**Activity**
Return all lines of the records that contain the word "orange".

**Entries shown**
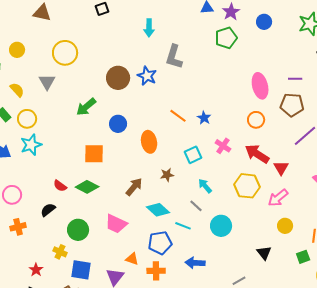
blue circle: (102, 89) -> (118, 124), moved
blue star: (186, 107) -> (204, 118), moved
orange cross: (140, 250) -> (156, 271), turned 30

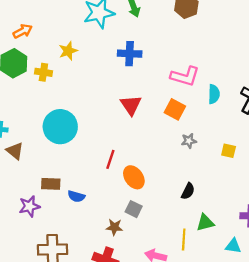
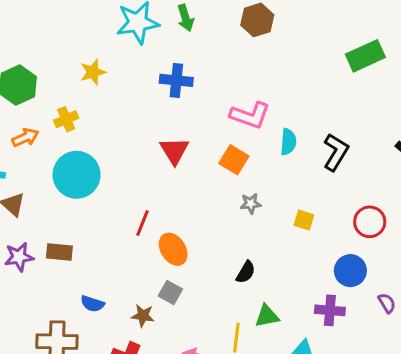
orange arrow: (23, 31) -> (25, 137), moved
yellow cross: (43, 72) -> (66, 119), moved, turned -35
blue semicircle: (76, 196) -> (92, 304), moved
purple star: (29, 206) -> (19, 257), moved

**Task answer**
orange cross: (140, 250) -> (156, 271), turned 30
orange arrow: (23, 31) -> (25, 137), moved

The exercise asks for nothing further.